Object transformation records
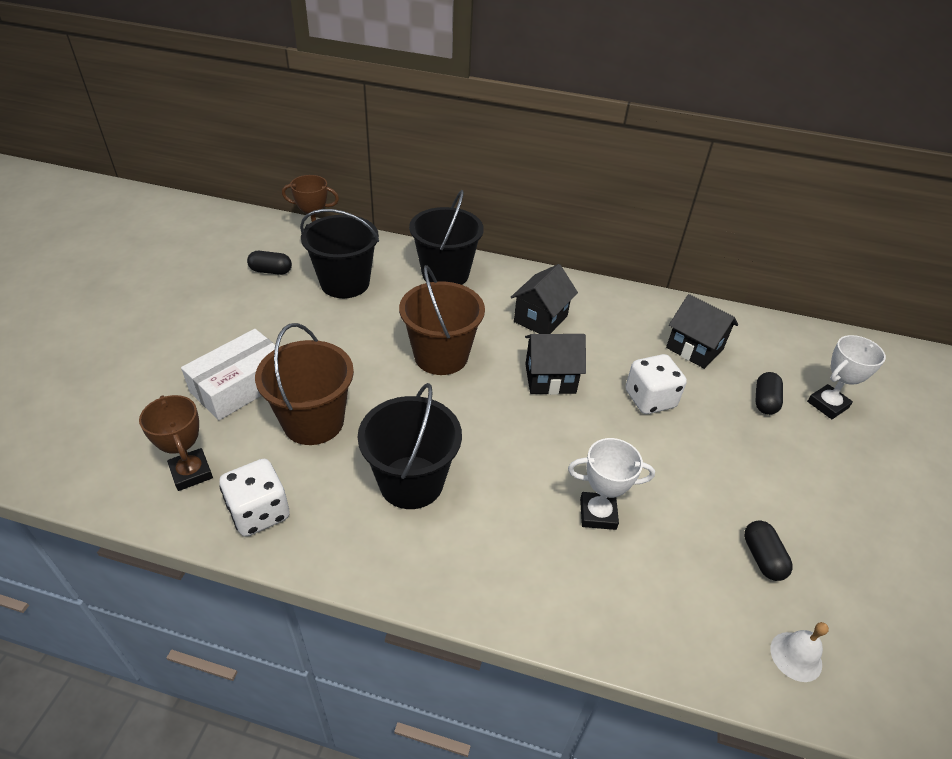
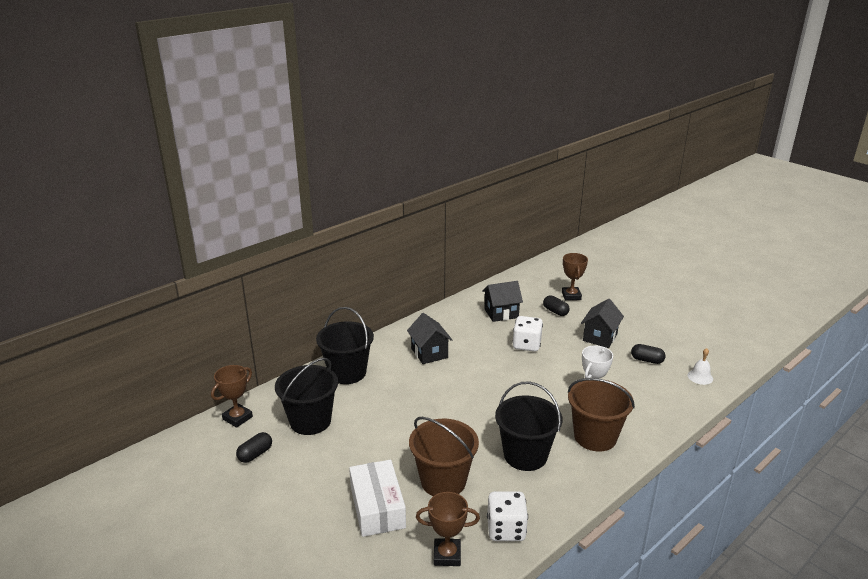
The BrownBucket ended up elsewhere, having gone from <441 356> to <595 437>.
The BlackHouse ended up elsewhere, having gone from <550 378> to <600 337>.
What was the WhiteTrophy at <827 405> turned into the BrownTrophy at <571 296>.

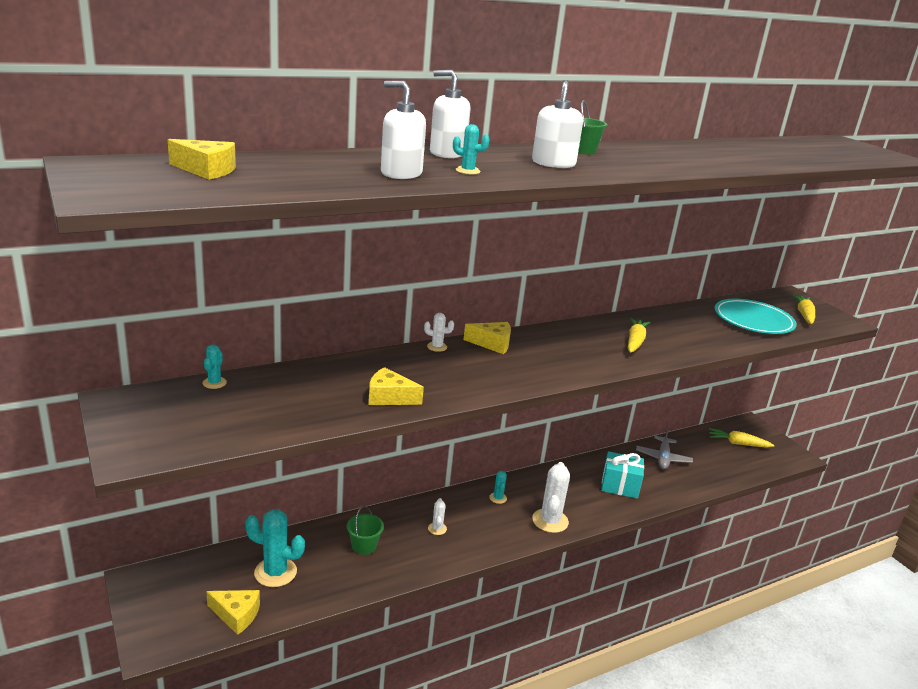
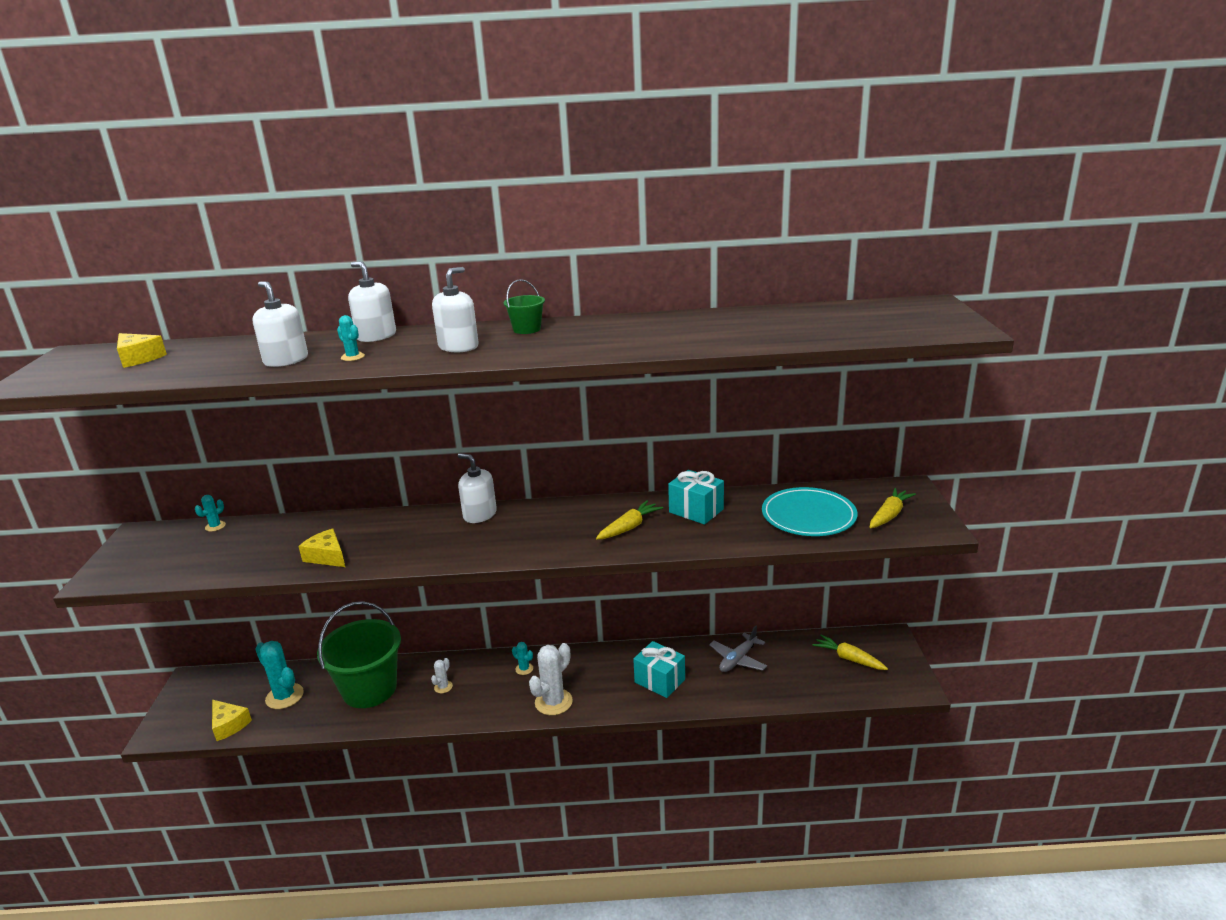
The size of the GreenBucket at <364 546> changed by a factor of 2.33.
The second view lost the WhiteCactus at <437 347>.
Where the YellowCheese stood at <492 344>, the WhiteSoapDispenser came to stand at <480 515>.
The TurquoiseCactus at <498 498> ended up facing another way, 75 degrees counterclockwise from before.
The second view gained the TurquoiseGift at <696 511>.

Task instructions:
In the answer, the entries must appear exactly as above, without the images.

Answer to this problem:
The BrownBucket ended up elsewhere, having gone from <441 356> to <595 437>.
The BlackHouse ended up elsewhere, having gone from <550 378> to <600 337>.
What was the WhiteTrophy at <827 405> turned into the BrownTrophy at <571 296>.

The size of the GreenBucket at <364 546> changed by a factor of 2.33.
The second view lost the WhiteCactus at <437 347>.
Where the YellowCheese stood at <492 344>, the WhiteSoapDispenser came to stand at <480 515>.
The TurquoiseCactus at <498 498> ended up facing another way, 75 degrees counterclockwise from before.
The second view gained the TurquoiseGift at <696 511>.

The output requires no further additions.